Before-and-after object listings:
= = =
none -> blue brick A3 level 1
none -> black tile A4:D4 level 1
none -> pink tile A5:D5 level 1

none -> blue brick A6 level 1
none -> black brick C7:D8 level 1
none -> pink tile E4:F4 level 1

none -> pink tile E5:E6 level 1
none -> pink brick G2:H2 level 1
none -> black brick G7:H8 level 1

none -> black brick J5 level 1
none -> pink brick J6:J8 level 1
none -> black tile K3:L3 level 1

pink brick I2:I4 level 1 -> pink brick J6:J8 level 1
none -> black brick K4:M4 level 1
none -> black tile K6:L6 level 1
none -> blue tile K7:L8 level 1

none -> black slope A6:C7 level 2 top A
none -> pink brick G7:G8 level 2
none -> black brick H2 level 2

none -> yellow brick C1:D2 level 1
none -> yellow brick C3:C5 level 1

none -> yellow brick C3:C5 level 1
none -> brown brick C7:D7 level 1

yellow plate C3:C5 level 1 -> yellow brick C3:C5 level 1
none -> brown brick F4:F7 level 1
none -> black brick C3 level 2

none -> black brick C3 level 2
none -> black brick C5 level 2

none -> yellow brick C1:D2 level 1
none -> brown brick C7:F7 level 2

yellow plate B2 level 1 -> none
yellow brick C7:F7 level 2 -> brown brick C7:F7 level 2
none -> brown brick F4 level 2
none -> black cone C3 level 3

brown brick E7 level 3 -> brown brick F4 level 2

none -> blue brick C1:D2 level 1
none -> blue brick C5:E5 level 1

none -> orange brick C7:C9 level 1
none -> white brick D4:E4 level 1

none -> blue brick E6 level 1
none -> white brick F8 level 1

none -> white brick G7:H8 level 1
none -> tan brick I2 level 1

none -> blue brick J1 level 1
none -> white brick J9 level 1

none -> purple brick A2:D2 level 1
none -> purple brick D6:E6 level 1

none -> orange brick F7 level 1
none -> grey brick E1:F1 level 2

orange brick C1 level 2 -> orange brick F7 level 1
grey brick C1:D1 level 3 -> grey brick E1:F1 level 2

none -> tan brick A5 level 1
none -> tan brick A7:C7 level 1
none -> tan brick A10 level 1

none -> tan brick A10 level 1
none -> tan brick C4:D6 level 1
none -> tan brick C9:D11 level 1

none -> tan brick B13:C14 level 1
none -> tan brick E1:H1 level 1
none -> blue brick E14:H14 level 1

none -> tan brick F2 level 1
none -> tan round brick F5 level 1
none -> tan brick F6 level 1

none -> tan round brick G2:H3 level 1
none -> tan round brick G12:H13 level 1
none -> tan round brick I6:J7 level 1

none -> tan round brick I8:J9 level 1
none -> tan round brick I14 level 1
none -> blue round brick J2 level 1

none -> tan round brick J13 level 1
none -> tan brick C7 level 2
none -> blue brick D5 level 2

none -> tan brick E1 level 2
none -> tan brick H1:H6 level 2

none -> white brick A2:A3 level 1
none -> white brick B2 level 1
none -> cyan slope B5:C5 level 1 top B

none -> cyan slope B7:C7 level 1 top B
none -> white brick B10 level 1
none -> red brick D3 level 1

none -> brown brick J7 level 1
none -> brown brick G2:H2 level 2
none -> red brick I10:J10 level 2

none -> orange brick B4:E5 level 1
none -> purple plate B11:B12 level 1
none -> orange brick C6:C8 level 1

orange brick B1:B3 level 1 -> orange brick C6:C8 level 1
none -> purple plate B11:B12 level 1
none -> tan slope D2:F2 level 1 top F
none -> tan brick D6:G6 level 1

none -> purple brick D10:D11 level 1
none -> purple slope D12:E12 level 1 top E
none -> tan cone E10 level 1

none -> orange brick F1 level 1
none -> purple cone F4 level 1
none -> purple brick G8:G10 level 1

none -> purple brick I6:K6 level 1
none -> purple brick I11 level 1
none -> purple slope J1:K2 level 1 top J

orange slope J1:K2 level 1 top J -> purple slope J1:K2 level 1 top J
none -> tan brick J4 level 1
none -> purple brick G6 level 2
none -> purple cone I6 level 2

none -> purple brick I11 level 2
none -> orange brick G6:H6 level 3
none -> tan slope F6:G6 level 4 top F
= = =
* **What to work on**:
Select all lines with the word "cyan" from the entries above.

* **Task result**:
none -> cyan slope B5:C5 level 1 top B
none -> cyan slope B7:C7 level 1 top B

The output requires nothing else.